Exercise details » Beneath this task are records; state how many of their lines hold the word "none", and nothing else.

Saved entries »
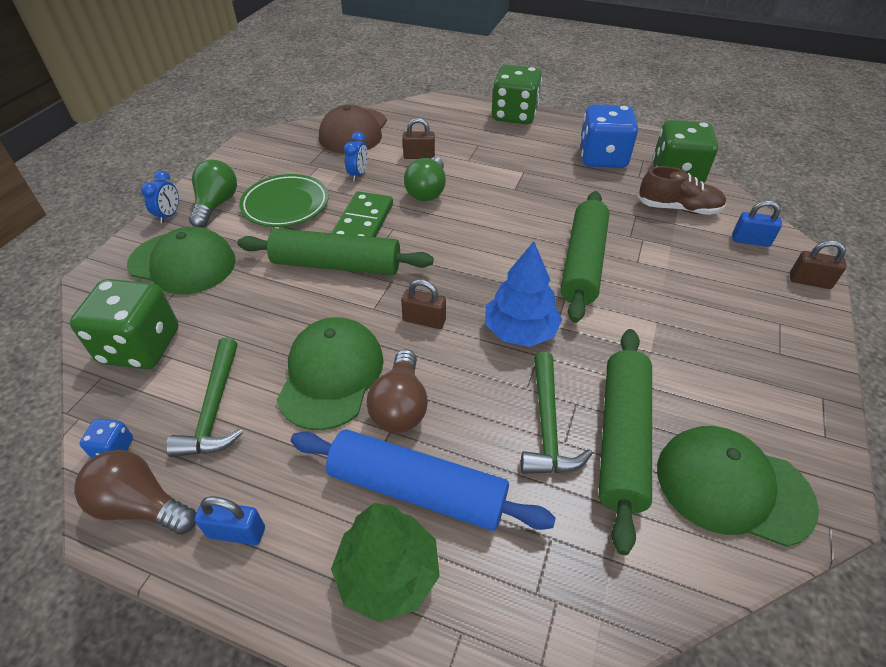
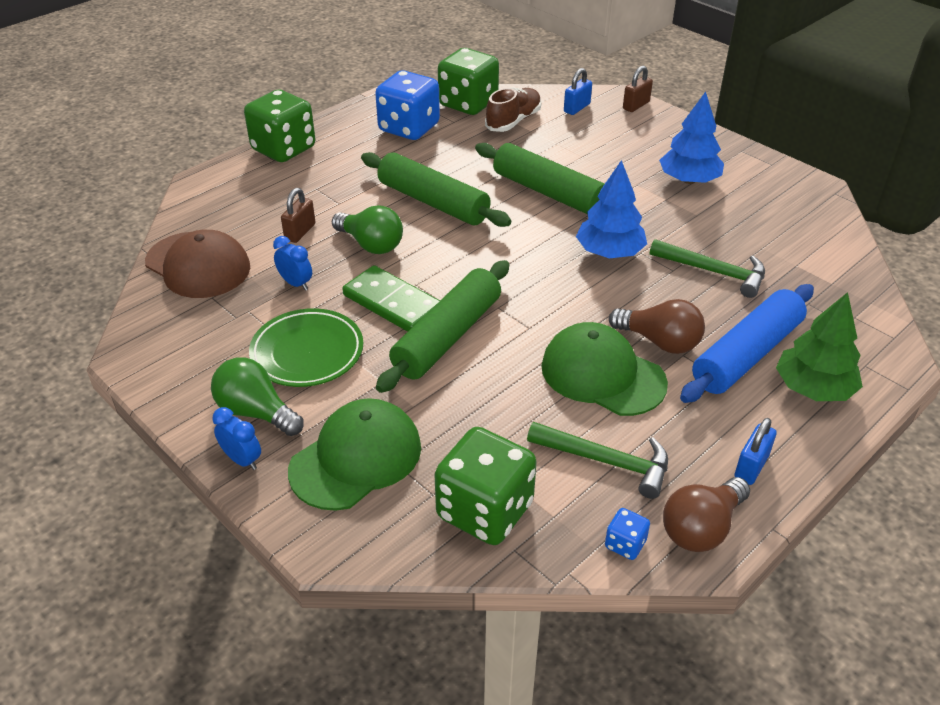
camera: 65 degrees left, 5 degrees down
brown padlock [401,279,446,329] -> none
green rolling pin [598,329,652,555] -> green rolling pin moved to [361,152,511,227]
green cap [657,426,819,547] -> none
none -> blue tree [659,92,724,184]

Answer to this task » 3